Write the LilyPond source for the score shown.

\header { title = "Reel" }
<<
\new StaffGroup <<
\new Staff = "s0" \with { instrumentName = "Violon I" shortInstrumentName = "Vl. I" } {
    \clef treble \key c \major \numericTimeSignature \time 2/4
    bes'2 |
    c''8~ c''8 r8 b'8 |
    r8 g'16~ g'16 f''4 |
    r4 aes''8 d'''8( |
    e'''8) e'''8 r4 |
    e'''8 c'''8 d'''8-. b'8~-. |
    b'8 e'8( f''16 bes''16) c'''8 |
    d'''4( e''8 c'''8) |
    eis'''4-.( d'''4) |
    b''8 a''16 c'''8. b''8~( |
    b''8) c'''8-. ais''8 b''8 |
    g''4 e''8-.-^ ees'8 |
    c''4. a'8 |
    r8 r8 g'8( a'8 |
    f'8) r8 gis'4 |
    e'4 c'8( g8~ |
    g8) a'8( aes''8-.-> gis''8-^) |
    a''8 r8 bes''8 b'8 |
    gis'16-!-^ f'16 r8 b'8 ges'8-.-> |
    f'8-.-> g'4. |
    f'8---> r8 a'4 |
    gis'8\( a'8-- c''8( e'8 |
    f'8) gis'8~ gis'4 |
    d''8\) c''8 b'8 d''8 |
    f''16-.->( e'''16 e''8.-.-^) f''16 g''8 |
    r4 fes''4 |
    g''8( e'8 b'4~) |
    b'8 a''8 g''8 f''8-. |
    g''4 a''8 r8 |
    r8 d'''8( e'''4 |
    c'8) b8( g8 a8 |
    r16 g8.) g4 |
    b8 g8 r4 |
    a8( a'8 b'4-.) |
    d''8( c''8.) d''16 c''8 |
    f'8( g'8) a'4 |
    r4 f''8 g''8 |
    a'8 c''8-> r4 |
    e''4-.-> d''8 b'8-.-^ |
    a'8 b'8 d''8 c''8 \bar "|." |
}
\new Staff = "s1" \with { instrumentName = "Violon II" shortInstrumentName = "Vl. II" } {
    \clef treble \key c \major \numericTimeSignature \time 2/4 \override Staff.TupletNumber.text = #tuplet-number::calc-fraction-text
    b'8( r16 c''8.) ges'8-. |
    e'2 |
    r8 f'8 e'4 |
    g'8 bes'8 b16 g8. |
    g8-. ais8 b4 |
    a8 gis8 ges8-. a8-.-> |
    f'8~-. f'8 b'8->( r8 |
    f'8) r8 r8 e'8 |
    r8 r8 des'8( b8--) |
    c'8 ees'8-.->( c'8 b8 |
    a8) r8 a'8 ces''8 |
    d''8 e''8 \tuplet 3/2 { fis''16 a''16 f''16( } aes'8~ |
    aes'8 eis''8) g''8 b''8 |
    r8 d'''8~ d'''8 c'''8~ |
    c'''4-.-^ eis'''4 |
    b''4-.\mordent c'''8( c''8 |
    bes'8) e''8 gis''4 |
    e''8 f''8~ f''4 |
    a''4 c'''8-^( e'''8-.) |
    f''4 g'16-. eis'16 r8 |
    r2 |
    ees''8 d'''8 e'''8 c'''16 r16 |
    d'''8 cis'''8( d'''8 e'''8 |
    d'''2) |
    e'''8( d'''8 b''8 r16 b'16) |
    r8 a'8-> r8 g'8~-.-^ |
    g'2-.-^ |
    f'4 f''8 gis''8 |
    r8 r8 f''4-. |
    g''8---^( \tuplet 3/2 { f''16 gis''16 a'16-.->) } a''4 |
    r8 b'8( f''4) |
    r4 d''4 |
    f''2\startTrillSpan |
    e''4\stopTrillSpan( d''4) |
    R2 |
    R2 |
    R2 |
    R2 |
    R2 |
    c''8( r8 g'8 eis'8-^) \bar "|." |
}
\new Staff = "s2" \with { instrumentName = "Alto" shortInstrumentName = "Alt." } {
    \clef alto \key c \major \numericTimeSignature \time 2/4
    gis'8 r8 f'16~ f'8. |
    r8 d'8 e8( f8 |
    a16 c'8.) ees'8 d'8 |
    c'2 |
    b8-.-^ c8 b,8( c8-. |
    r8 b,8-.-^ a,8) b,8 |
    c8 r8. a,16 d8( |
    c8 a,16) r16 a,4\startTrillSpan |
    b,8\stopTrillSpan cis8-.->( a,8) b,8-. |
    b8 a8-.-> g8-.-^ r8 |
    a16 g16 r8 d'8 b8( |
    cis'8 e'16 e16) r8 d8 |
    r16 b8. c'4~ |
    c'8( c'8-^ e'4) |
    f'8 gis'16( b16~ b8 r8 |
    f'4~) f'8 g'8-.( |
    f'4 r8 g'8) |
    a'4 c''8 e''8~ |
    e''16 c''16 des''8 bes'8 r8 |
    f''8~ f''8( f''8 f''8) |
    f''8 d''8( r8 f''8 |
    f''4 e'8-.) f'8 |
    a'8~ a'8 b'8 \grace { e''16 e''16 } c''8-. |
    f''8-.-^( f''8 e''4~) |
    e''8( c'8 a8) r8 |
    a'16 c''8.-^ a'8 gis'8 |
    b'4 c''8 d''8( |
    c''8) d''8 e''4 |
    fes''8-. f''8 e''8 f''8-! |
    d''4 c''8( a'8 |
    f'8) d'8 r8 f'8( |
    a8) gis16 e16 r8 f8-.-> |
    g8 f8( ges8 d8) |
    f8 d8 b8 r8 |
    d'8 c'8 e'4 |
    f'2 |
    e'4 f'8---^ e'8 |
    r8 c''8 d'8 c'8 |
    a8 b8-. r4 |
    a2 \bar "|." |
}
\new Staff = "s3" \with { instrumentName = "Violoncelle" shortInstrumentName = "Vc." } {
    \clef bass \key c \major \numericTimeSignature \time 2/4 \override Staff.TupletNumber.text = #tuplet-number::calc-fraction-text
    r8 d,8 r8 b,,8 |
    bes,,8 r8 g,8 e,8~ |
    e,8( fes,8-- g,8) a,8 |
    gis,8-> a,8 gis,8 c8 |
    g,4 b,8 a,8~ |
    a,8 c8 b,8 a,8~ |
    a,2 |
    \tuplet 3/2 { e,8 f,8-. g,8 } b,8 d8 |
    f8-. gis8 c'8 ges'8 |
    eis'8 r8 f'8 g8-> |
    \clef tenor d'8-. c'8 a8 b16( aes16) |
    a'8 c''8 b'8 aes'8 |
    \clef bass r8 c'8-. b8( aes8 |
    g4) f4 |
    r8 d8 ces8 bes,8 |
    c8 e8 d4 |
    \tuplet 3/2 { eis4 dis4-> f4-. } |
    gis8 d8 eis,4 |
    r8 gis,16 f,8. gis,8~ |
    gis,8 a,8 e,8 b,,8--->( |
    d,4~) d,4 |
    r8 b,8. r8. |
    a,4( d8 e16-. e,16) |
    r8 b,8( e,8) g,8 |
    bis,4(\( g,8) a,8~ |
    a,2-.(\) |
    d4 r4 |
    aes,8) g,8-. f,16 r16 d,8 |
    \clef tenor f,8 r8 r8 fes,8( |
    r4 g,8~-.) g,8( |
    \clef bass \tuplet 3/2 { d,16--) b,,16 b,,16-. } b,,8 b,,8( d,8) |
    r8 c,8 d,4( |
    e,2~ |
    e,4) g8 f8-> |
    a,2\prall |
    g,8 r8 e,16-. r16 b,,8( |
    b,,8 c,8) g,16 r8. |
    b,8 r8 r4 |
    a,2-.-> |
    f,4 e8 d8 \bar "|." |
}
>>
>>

----------------------------------------

_TASK TO COMPLETE_
Collect every line of the records above that contains the string "tenor", with case counting, and copy each one.

_EXERCISE ANSWER_
    \clef tenor d'8-. c'8 a8 b16( aes16) |
    \clef tenor f,8 r8 r8 fes,8( |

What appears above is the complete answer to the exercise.